(Change detection outputs)
----
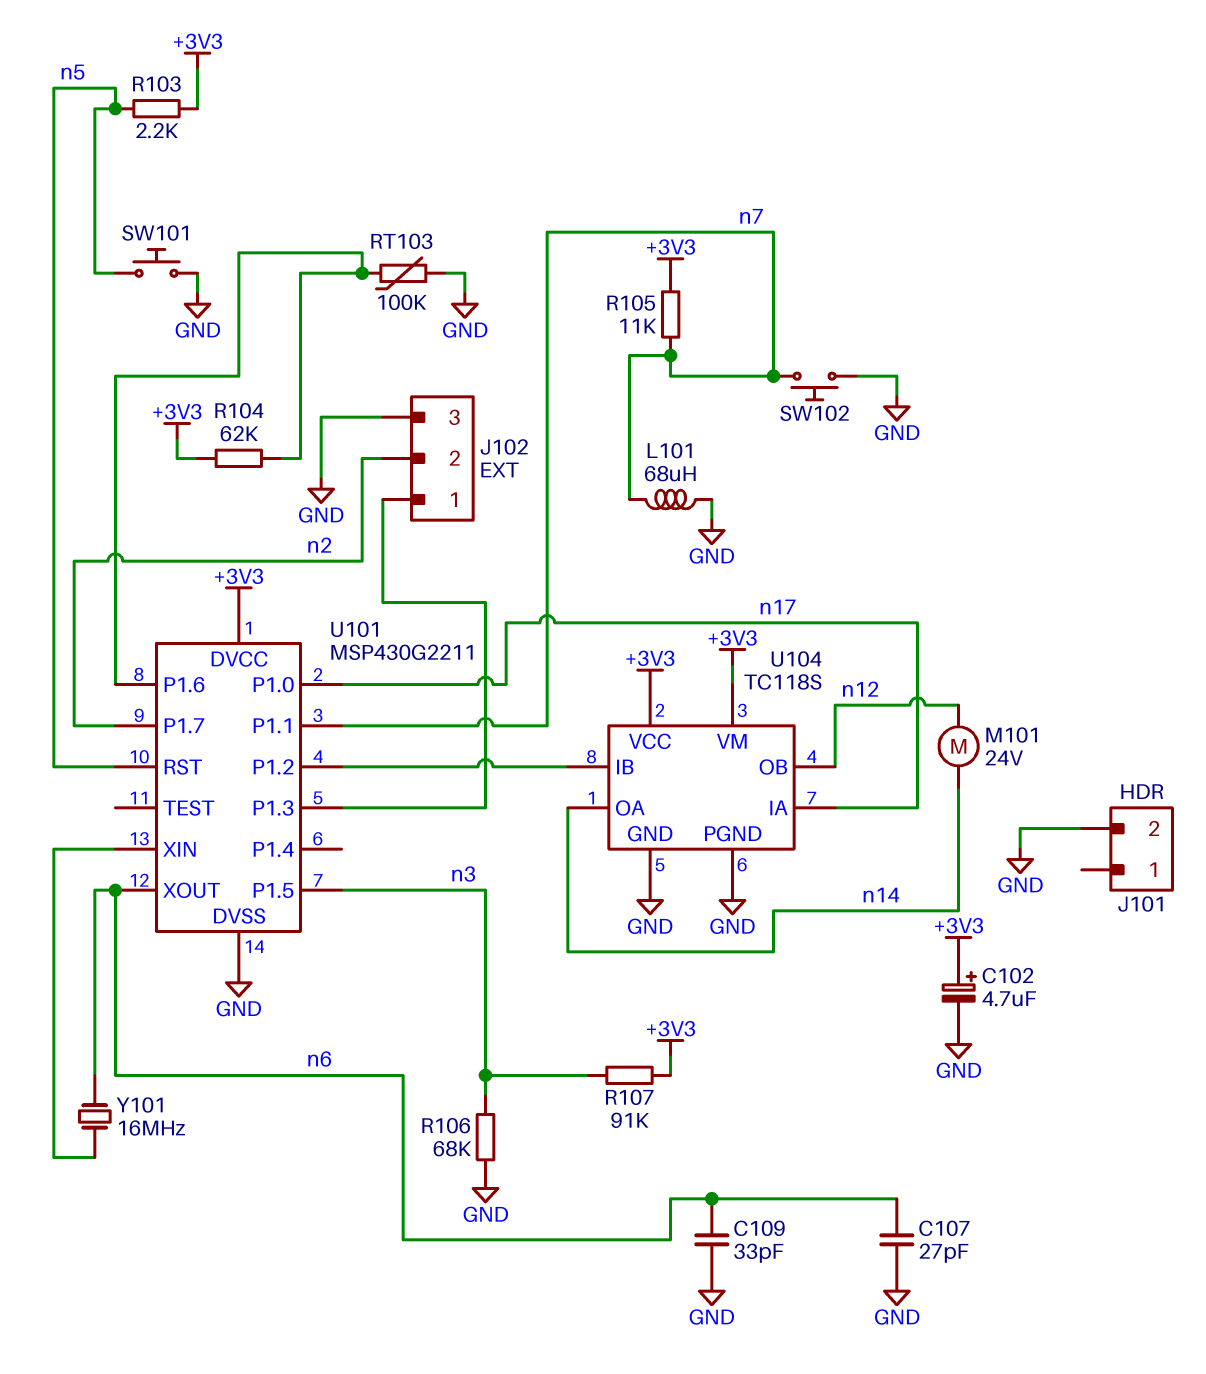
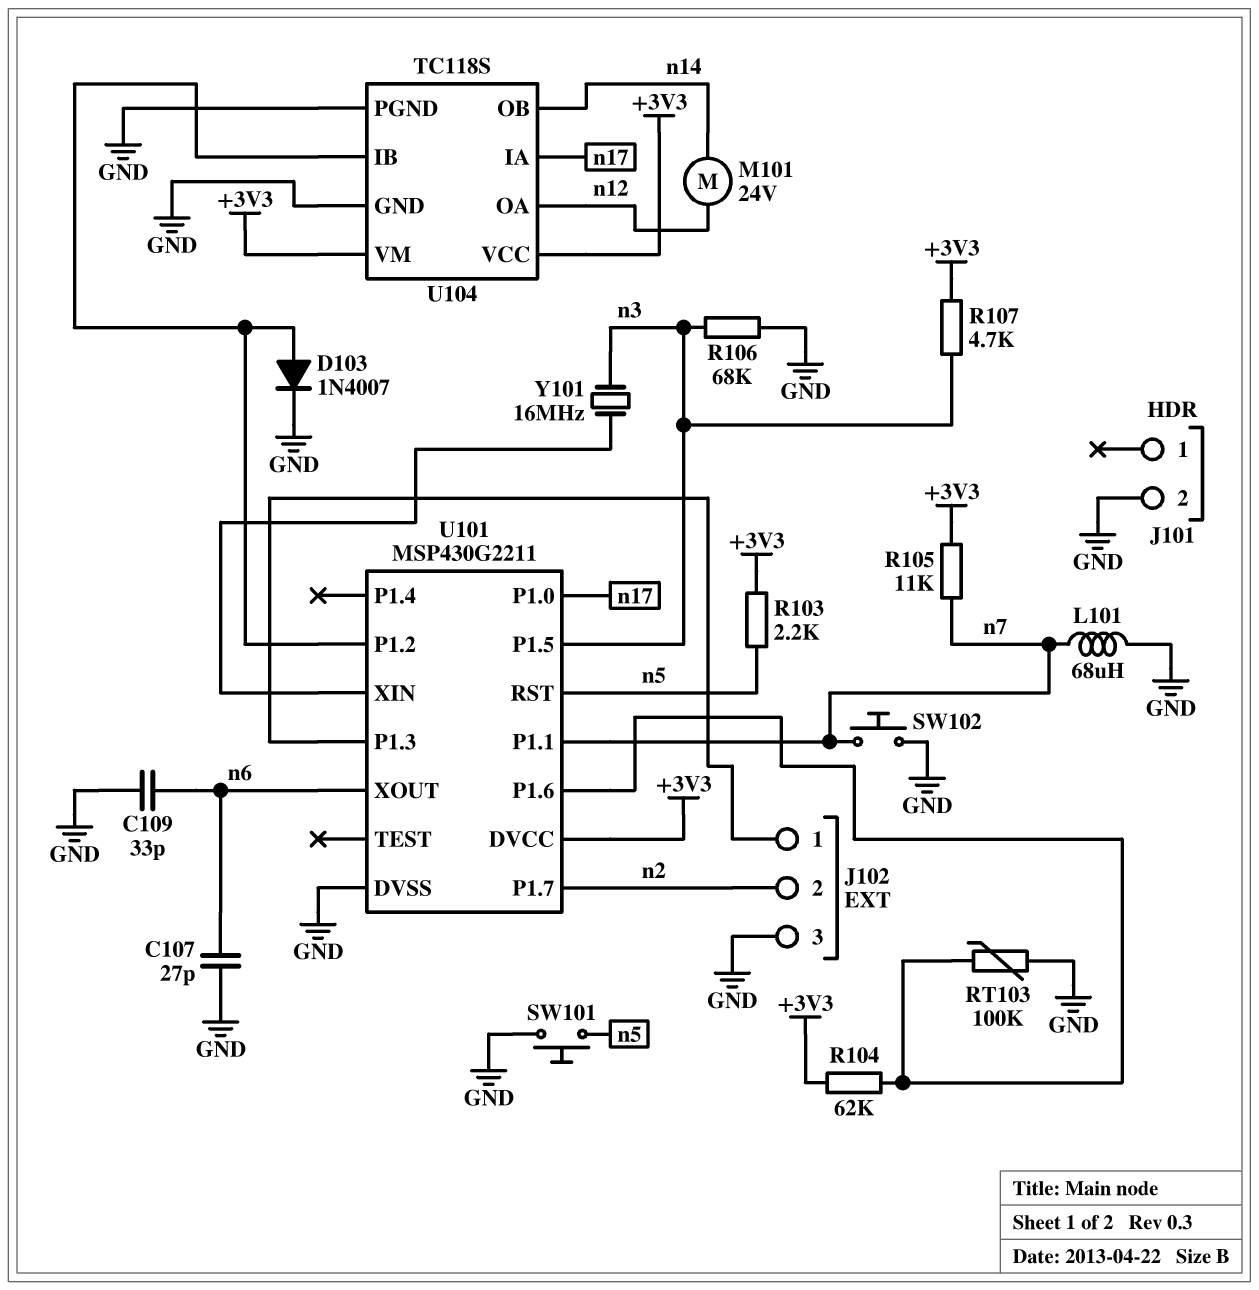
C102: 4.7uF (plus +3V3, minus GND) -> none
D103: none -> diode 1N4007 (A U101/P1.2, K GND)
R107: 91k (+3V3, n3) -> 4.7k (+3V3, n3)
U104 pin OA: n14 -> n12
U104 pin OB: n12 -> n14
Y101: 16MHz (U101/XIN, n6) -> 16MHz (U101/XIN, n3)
----
### Exercise
Transcribe all lines above exactly, skipping pictures.

### Solved exercise
C102: 4.7uF (plus +3V3, minus GND) -> none
D103: none -> diode 1N4007 (A U101/P1.2, K GND)
R107: 91k (+3V3, n3) -> 4.7k (+3V3, n3)
U104 pin OA: n14 -> n12
U104 pin OB: n12 -> n14
Y101: 16MHz (U101/XIN, n6) -> 16MHz (U101/XIN, n3)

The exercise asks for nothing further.